*** Recorded information Section Begins ***
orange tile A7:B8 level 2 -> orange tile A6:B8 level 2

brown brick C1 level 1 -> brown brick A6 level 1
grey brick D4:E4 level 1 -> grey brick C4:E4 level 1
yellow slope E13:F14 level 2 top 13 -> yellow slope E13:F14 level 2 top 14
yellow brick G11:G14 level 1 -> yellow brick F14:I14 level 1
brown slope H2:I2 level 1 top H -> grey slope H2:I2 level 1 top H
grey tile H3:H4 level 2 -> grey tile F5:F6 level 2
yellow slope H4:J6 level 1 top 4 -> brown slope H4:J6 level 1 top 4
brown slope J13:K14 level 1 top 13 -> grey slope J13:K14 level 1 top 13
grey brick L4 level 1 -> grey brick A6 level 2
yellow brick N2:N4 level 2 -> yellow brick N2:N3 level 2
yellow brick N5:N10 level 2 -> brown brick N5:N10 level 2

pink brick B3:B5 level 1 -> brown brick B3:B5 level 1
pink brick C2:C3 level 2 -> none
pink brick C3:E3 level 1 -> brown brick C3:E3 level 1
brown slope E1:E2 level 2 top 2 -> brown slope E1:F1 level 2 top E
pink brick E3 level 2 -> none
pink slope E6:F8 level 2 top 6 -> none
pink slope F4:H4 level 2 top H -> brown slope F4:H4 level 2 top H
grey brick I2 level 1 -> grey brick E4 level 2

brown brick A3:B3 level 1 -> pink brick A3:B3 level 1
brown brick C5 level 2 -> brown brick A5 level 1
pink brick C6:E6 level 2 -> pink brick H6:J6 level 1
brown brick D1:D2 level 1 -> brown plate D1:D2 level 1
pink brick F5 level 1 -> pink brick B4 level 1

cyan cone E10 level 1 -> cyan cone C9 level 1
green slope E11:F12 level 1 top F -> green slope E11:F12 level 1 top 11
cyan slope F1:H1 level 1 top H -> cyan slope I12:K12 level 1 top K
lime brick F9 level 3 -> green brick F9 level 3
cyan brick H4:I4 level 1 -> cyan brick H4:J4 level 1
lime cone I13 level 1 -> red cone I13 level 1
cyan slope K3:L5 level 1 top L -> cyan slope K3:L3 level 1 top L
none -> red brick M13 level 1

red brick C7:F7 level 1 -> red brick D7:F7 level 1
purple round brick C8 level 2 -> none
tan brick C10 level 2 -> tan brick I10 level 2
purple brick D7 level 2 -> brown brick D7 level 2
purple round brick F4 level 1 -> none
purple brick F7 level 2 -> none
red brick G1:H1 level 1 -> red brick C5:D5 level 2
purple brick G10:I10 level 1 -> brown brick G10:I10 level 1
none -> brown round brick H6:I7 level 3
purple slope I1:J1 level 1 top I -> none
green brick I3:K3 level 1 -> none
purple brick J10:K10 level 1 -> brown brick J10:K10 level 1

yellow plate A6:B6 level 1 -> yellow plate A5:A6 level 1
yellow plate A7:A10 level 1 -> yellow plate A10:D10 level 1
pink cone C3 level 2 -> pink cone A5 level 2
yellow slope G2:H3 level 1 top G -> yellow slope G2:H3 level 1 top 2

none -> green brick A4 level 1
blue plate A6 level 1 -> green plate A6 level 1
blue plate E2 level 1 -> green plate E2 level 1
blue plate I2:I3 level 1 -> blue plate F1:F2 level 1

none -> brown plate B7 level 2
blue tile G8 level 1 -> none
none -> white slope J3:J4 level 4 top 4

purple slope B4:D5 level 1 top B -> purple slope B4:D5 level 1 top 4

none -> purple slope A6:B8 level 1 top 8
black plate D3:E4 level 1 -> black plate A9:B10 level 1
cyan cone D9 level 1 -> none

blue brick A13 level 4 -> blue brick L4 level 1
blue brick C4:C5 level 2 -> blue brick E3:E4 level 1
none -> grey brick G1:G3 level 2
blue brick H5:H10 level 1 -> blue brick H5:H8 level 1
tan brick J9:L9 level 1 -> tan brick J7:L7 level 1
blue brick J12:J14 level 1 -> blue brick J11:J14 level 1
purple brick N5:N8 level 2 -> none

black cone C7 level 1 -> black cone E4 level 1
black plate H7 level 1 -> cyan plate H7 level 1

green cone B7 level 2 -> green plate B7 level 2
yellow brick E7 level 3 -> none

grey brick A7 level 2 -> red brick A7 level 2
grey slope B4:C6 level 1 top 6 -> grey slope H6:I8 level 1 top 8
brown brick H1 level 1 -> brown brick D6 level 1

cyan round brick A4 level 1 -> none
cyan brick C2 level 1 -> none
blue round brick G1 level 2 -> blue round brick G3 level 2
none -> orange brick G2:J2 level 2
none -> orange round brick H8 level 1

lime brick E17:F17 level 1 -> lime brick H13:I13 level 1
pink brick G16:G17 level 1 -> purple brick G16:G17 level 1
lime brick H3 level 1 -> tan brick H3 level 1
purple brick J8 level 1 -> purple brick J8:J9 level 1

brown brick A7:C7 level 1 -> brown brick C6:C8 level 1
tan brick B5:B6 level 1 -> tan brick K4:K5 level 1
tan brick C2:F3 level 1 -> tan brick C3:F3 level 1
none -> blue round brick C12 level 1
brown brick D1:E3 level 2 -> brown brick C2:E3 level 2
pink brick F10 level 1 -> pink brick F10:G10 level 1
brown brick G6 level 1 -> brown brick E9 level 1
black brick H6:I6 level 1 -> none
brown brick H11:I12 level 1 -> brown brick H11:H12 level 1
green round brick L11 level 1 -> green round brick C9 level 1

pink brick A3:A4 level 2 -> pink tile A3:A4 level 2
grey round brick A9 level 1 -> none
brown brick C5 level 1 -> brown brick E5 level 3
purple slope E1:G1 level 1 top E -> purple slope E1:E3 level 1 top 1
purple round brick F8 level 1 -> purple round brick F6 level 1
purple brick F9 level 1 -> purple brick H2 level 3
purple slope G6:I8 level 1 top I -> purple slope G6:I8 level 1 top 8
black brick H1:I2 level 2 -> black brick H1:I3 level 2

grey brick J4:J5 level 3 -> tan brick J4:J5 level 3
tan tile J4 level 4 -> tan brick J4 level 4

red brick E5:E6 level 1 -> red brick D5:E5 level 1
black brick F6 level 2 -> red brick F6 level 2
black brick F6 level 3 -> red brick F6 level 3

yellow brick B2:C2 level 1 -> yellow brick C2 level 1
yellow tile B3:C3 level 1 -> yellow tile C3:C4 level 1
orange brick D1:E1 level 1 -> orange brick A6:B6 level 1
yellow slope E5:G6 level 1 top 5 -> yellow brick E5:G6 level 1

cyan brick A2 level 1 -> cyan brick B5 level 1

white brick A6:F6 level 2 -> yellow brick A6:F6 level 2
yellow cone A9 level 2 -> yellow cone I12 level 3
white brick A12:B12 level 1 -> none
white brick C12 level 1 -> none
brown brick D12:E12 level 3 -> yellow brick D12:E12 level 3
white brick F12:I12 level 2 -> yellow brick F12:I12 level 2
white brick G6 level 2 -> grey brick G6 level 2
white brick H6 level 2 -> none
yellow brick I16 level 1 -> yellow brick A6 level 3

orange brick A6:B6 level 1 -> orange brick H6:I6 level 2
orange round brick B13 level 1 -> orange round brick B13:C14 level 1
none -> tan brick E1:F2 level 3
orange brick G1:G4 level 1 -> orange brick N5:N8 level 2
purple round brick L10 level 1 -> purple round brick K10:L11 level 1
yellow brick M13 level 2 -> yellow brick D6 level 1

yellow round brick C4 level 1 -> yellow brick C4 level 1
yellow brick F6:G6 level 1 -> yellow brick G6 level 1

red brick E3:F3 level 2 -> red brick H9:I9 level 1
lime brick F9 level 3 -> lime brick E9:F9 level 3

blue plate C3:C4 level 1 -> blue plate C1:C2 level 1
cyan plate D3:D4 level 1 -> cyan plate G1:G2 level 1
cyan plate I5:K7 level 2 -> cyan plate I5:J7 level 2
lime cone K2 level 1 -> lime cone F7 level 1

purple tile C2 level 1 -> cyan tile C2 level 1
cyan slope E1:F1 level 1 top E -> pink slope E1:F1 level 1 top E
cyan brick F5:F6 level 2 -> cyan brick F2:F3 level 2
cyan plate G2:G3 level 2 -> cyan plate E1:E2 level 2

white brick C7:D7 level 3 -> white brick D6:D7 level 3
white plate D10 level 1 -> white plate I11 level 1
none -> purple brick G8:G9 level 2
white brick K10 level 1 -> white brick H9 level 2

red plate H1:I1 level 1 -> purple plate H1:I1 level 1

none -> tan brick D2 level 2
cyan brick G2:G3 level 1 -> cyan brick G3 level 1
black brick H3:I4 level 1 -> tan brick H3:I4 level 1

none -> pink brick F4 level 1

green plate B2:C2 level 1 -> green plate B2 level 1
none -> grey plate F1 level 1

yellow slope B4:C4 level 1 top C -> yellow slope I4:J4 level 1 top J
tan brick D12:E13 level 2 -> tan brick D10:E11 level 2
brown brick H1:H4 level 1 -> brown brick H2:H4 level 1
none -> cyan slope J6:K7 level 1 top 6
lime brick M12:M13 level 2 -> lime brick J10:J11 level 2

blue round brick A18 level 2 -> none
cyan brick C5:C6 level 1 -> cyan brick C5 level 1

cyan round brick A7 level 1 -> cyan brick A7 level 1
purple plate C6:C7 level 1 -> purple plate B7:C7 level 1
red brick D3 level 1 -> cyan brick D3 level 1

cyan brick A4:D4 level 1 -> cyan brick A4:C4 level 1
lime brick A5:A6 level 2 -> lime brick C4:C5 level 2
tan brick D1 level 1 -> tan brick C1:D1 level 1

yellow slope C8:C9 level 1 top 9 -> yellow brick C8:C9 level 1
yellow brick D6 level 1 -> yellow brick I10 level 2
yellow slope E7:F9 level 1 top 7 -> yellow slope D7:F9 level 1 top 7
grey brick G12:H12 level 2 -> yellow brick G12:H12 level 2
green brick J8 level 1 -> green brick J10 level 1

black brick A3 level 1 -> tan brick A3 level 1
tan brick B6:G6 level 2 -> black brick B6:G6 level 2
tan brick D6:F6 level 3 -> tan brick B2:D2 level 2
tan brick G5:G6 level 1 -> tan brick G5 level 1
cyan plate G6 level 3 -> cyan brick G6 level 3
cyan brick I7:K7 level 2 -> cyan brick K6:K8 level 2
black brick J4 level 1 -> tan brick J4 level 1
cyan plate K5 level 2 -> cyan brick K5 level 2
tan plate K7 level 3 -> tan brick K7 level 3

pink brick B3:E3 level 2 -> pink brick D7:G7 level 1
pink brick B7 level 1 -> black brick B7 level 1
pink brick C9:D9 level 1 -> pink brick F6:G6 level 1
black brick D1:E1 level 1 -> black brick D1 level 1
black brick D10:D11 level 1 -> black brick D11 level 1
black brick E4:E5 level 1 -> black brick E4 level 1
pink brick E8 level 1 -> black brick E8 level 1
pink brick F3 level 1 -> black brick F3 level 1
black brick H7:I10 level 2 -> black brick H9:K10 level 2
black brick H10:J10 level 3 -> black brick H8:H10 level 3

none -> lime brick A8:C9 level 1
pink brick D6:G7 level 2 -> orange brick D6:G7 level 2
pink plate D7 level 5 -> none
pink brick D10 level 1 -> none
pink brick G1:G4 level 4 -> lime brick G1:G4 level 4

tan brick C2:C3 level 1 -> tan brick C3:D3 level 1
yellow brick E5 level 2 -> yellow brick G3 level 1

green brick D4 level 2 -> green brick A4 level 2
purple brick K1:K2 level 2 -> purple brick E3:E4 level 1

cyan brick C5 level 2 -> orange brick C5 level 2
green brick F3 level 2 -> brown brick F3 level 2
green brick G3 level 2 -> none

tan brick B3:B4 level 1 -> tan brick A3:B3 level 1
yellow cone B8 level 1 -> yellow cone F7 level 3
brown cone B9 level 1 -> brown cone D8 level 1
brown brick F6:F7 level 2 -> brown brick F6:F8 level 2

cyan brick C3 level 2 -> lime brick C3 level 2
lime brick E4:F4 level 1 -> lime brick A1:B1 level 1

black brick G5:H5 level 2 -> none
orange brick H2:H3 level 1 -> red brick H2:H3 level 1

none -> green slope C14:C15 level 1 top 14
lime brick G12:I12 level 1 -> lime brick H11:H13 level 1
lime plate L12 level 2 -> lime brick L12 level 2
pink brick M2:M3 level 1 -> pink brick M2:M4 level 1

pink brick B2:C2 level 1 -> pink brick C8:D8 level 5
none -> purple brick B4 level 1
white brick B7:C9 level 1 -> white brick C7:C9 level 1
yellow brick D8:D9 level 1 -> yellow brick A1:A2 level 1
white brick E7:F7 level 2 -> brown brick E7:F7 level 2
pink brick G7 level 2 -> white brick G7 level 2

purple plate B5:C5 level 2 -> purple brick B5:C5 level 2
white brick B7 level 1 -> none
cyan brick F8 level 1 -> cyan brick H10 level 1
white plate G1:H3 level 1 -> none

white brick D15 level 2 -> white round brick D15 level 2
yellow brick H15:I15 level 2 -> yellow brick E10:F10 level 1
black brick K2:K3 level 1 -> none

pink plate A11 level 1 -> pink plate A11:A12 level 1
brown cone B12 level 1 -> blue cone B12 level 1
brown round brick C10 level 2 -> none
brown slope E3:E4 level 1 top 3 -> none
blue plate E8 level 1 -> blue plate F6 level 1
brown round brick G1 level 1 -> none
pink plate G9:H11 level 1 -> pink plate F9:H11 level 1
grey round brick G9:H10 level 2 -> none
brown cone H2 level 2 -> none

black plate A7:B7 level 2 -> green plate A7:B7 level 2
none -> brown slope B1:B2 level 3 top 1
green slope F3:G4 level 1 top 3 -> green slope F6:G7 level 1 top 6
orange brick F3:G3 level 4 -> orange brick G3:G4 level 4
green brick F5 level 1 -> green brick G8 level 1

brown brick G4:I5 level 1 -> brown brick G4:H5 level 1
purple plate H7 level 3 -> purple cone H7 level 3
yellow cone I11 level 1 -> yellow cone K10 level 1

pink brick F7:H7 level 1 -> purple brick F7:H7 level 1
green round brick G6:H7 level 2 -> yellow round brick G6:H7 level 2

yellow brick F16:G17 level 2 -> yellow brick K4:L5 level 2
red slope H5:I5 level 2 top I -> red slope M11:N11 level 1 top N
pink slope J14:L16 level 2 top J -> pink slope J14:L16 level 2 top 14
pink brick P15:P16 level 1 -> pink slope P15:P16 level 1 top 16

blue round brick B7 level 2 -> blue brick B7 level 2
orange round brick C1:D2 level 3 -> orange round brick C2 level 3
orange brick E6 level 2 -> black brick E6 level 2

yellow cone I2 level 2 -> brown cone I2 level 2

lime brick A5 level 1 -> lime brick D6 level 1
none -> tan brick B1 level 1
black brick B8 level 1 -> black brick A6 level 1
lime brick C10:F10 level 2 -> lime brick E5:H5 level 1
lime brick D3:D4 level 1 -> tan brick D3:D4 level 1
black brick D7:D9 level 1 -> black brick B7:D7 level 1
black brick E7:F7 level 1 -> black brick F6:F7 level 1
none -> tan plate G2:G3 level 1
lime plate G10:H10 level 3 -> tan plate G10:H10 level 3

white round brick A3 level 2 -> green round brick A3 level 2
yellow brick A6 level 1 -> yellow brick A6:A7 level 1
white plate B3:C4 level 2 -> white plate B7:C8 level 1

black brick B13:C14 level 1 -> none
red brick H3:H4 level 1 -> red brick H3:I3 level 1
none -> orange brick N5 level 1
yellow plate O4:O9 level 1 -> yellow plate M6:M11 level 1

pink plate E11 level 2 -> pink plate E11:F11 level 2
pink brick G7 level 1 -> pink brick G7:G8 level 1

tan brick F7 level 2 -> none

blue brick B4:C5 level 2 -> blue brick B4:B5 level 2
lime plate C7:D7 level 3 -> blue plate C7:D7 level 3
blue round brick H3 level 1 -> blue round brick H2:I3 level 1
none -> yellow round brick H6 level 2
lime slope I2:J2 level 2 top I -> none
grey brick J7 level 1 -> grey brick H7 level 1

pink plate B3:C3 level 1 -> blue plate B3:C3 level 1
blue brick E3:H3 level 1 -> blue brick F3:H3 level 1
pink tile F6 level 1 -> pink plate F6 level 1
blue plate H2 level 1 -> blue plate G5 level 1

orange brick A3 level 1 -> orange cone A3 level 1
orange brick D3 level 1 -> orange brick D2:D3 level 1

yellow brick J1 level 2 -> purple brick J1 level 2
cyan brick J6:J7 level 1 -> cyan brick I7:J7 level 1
*** Recorded information Section Ends ***
> [Problem to work on]
Please return the lines above exactly, from the first one down to the line with "grey tile H3:H4", and stop after that line.

> [Result]
orange tile A7:B8 level 2 -> orange tile A6:B8 level 2

brown brick C1 level 1 -> brown brick A6 level 1
grey brick D4:E4 level 1 -> grey brick C4:E4 level 1
yellow slope E13:F14 level 2 top 13 -> yellow slope E13:F14 level 2 top 14
yellow brick G11:G14 level 1 -> yellow brick F14:I14 level 1
brown slope H2:I2 level 1 top H -> grey slope H2:I2 level 1 top H
grey tile H3:H4 level 2 -> grey tile F5:F6 level 2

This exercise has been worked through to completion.